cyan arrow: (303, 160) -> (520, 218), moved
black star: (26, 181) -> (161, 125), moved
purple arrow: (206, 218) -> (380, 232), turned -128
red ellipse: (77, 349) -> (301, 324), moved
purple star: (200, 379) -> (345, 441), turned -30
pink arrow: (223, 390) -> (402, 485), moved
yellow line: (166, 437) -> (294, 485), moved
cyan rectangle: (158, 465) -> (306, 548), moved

WHAT YOU SHOULD DO – Which lines hold the word "purple"? Copy each of them from the records.

EXERCISE ANSWER –
purple arrow: (206, 218) -> (380, 232), turned -128
purple star: (200, 379) -> (345, 441), turned -30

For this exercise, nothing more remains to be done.